* WORK INSTRUCTION: Find the lines of the listing that contain the string "rolling", and return them.

[Start of Attachment]

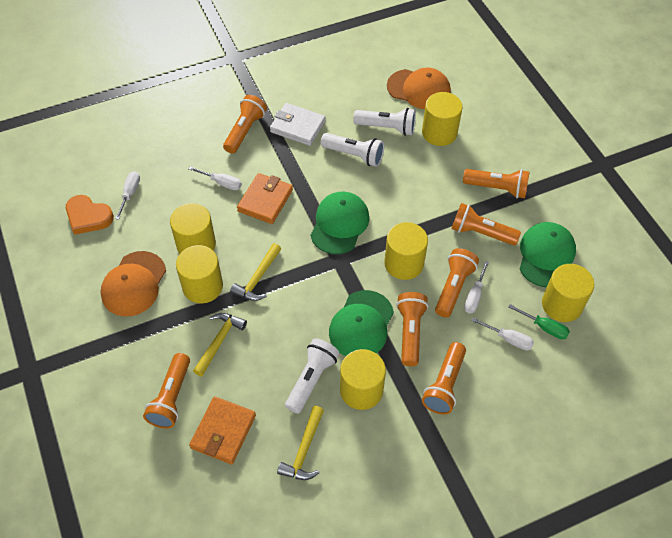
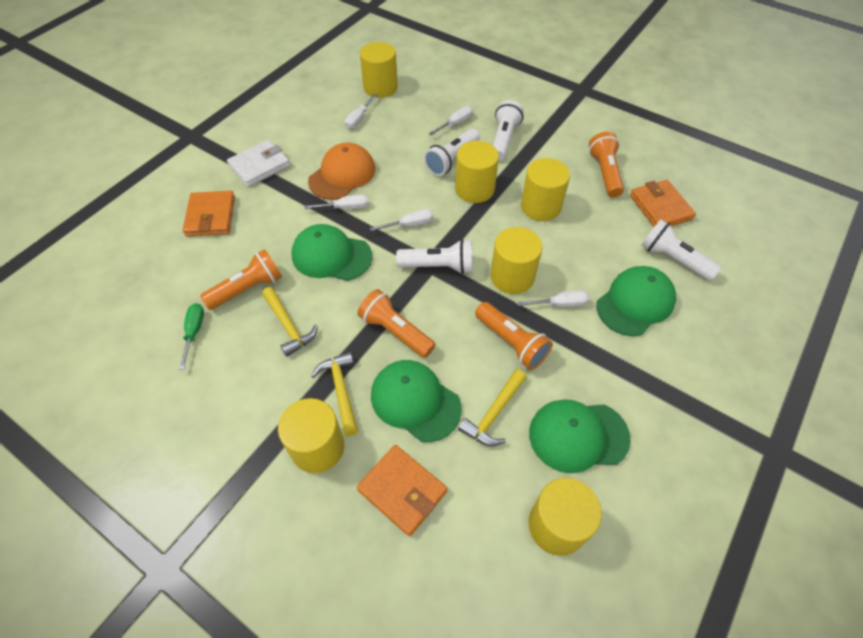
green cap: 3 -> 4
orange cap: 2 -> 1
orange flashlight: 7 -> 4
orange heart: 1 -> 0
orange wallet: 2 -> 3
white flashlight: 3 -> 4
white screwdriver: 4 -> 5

[End of Attachment]
[Start of Attachment]

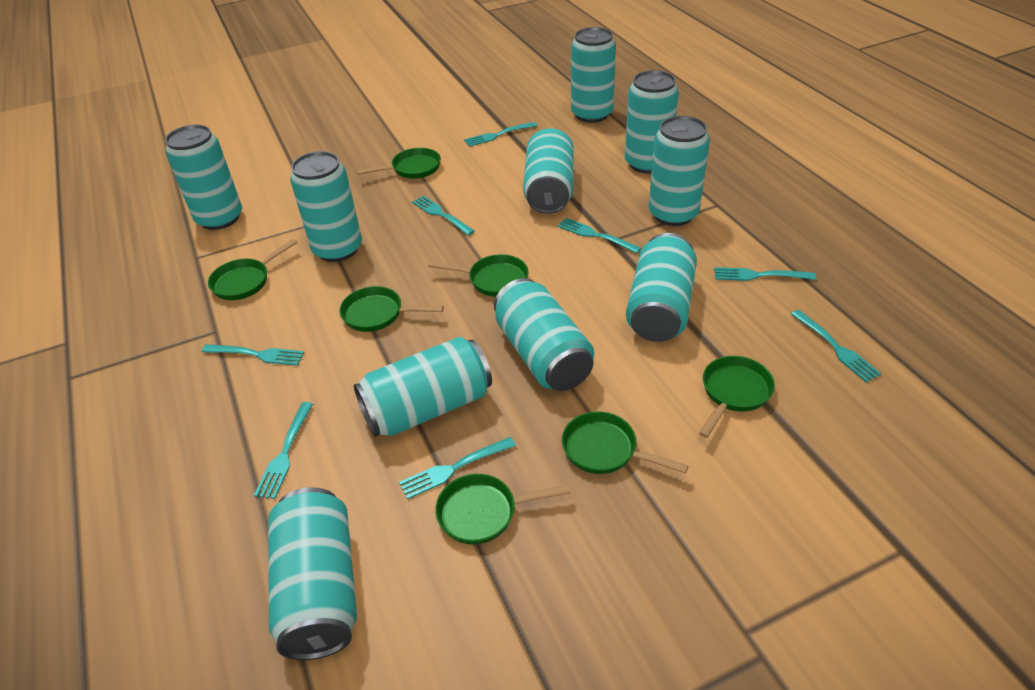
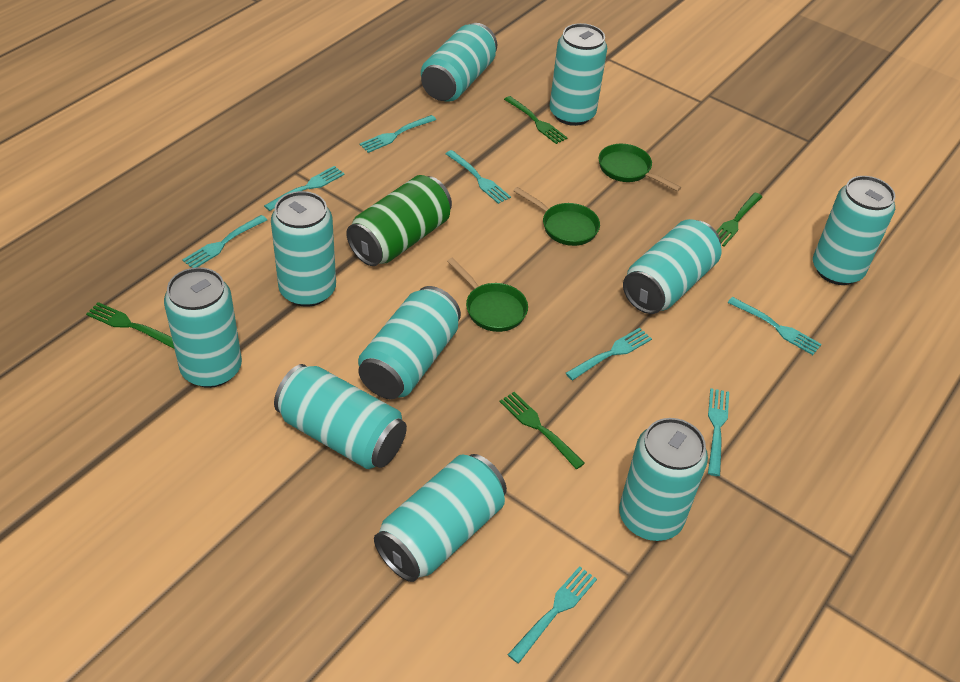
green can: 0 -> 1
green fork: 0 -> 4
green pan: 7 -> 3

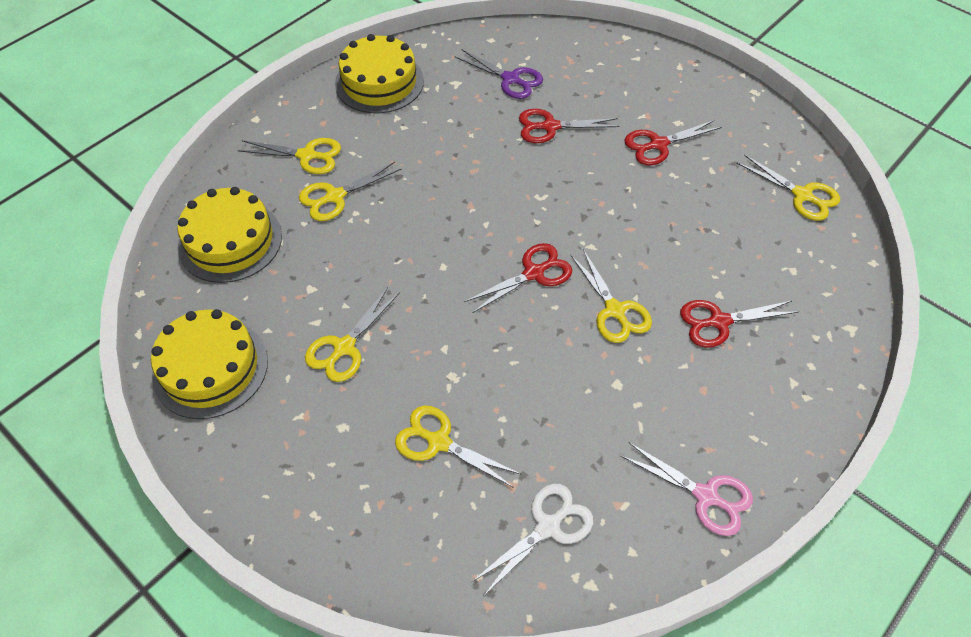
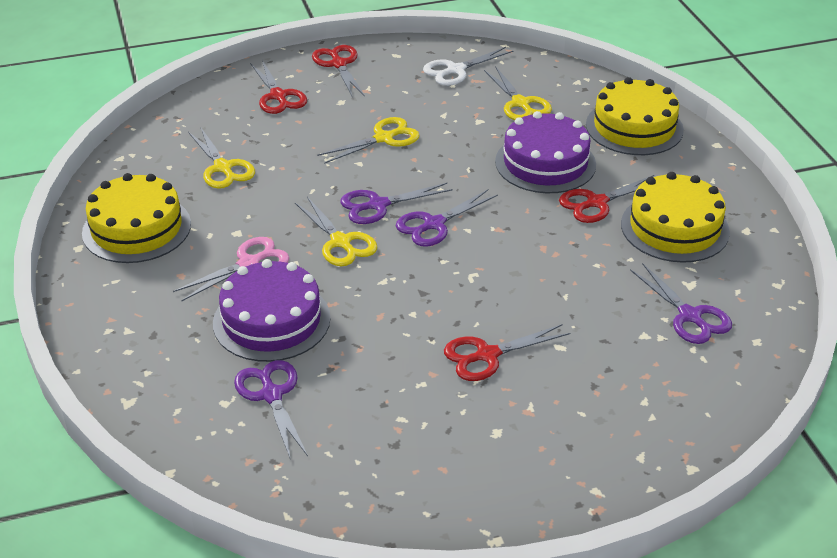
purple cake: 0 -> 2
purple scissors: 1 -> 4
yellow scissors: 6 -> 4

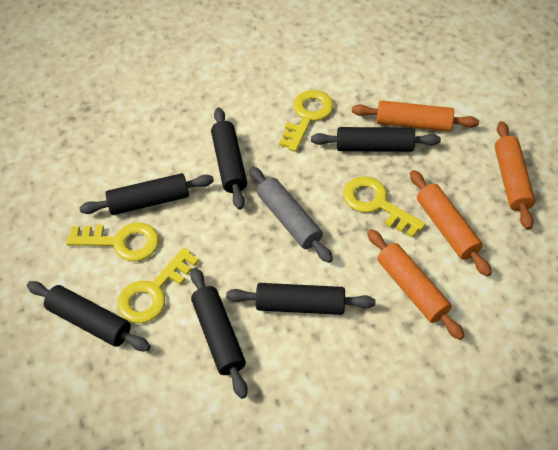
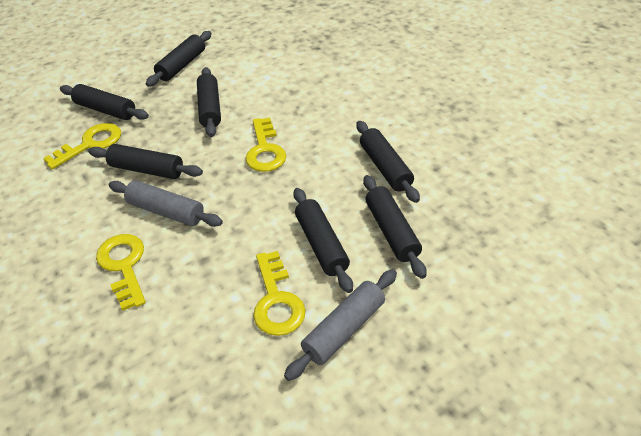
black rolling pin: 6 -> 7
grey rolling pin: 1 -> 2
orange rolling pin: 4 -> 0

[End of Attachment]

* ANSWER TO THIS TASK:
black rolling pin: 6 -> 7
grey rolling pin: 1 -> 2
orange rolling pin: 4 -> 0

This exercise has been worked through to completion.